= Beginning of Section =

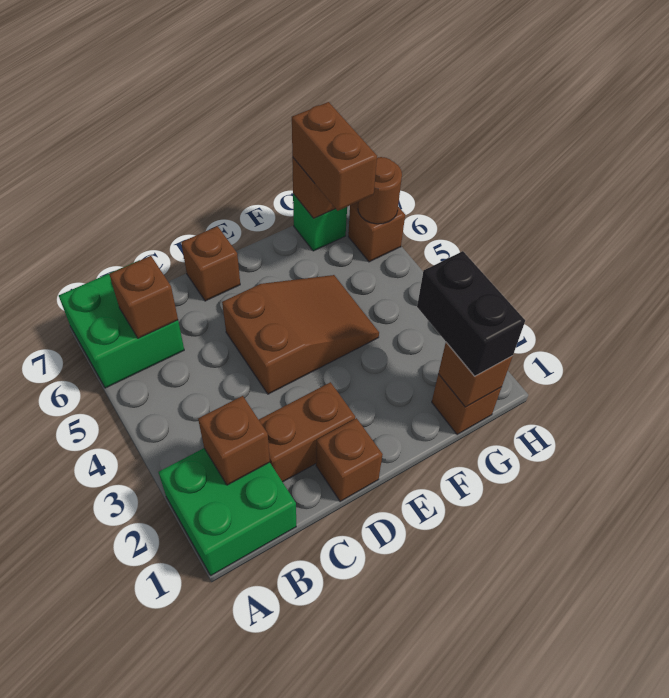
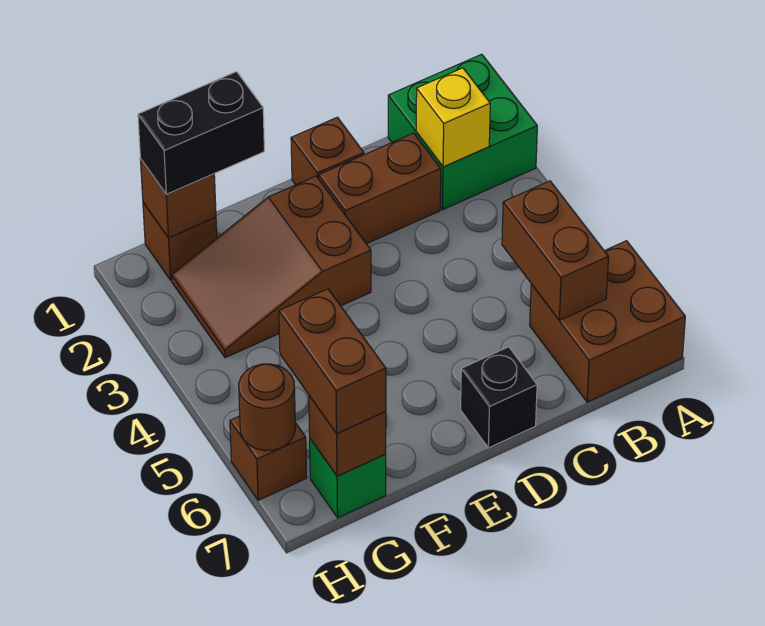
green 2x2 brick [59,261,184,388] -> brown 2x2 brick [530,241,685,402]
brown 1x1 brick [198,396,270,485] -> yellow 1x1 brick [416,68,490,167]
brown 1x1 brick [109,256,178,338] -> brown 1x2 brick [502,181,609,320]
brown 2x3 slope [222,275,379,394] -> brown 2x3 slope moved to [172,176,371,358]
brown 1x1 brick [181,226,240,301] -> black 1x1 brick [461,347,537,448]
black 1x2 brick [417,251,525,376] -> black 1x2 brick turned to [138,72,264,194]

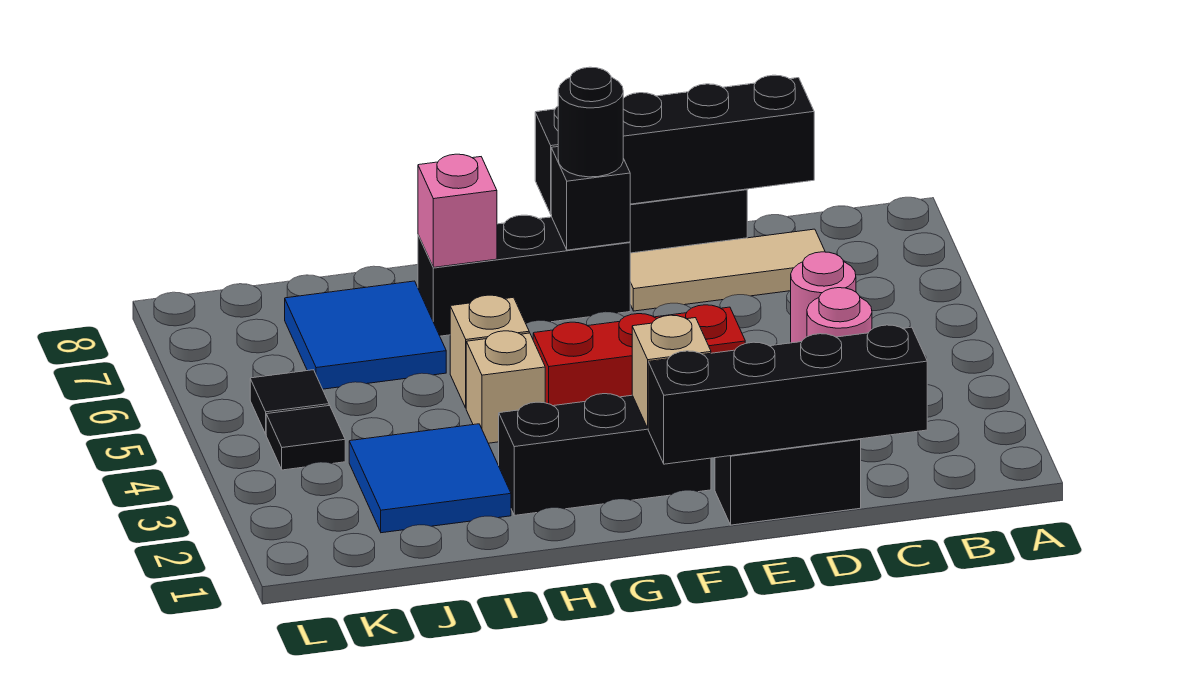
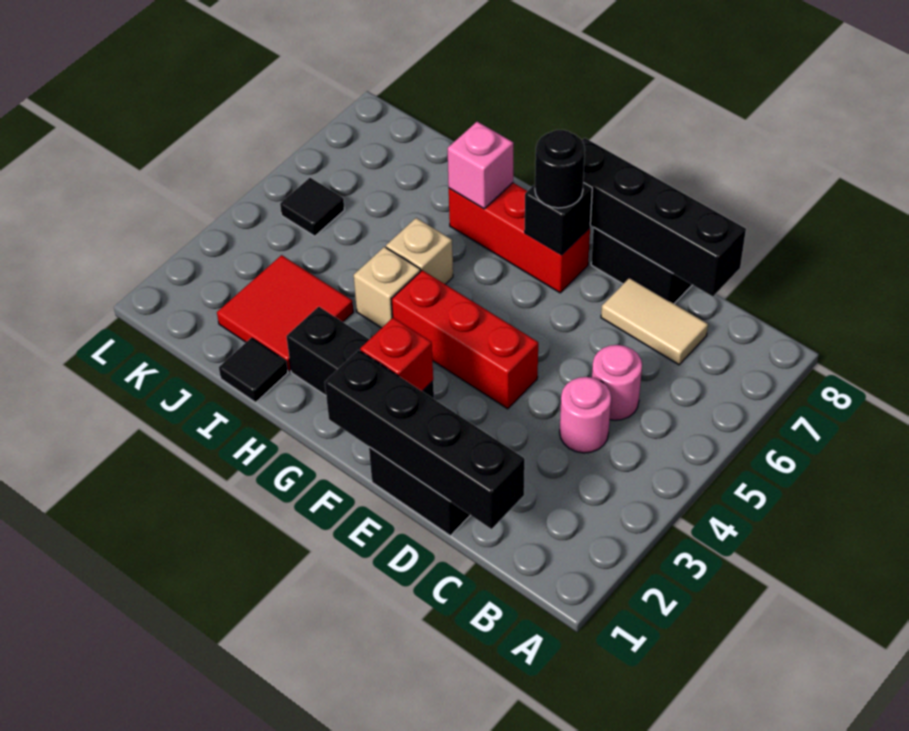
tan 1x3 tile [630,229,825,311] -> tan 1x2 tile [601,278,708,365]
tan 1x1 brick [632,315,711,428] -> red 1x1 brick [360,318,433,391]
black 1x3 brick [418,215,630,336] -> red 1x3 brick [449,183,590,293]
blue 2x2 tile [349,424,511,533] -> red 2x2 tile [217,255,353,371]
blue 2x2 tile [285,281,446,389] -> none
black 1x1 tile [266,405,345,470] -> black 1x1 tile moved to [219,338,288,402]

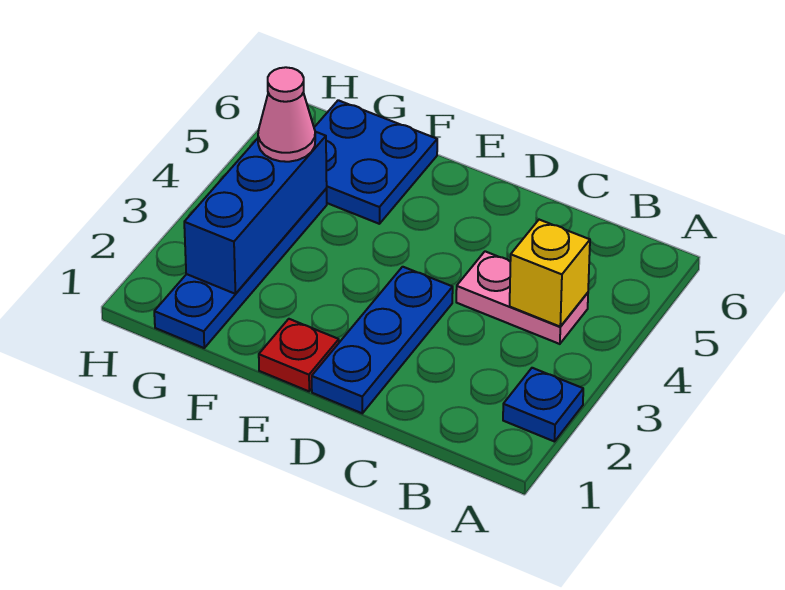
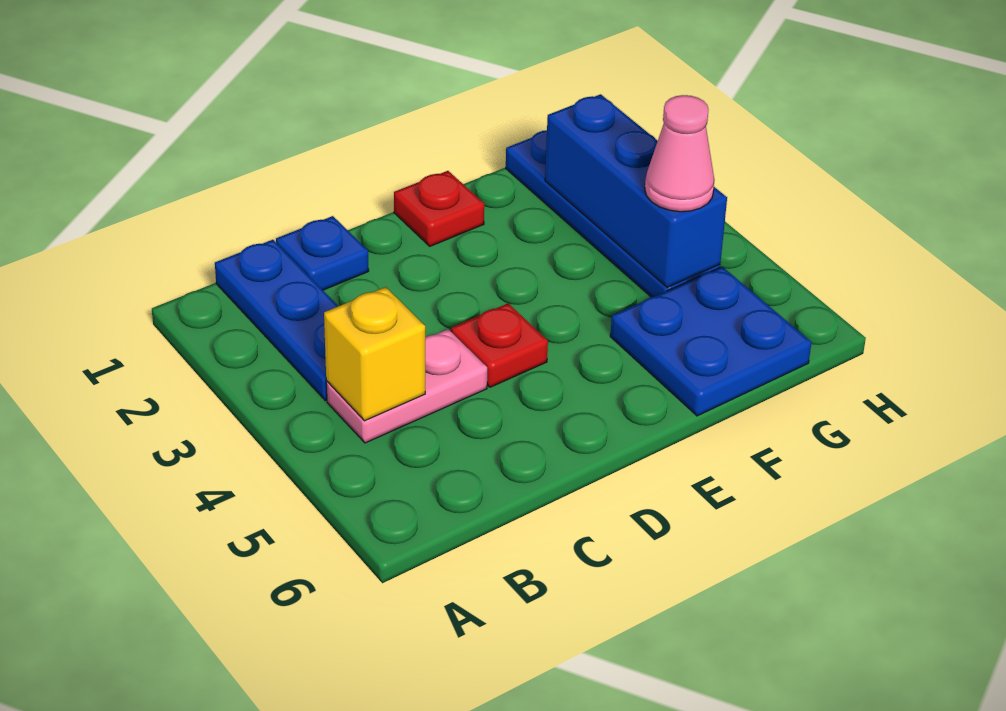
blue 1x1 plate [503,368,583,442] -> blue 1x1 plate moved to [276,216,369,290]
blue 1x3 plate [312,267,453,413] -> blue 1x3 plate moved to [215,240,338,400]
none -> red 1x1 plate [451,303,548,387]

= End of Section =

Copy every line where the word "plate" is present in the entries above.

→ **Final answer**:
blue 1x1 plate [503,368,583,442] -> blue 1x1 plate moved to [276,216,369,290]
blue 1x3 plate [312,267,453,413] -> blue 1x3 plate moved to [215,240,338,400]
none -> red 1x1 plate [451,303,548,387]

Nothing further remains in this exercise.